## To do
Your answer should consist of each line below that includes the word "moved".

## Collected material
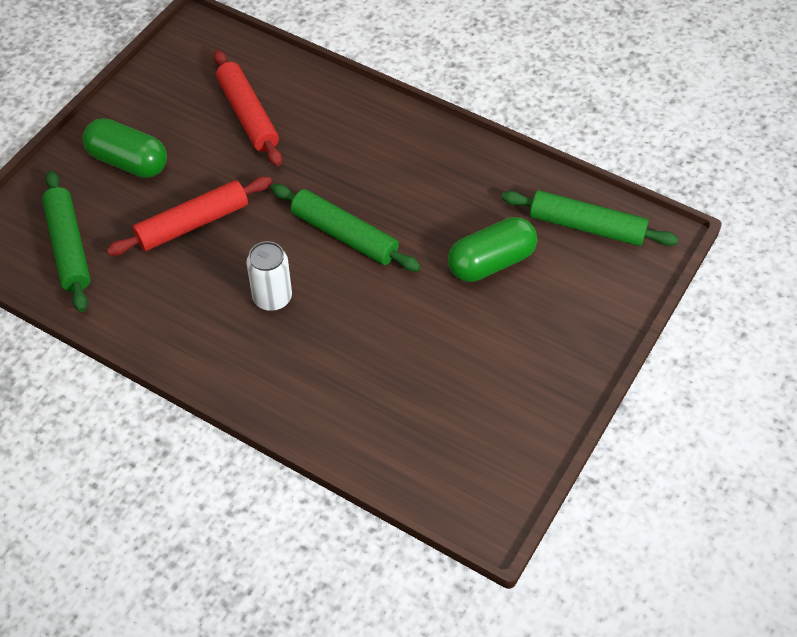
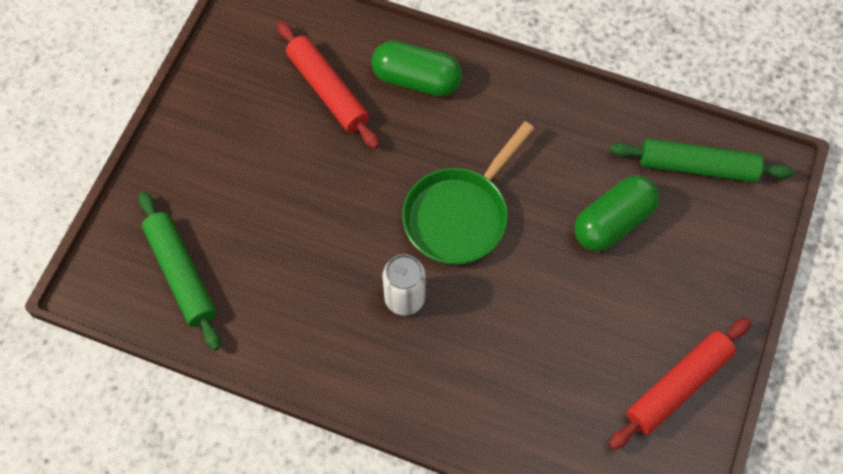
camera: 10 degrees left, 10 degrees up
green capsule [83,118,167,178] -> green capsule moved to [371,41,462,97]
red rolling pin [107,176,272,256] -> red rolling pin moved to [609,317,751,450]
green rolling pin [271,184,421,271] -> green pan [402,121,535,265]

## Written response
green capsule [83,118,167,178] -> green capsule moved to [371,41,462,97]
red rolling pin [107,176,272,256] -> red rolling pin moved to [609,317,751,450]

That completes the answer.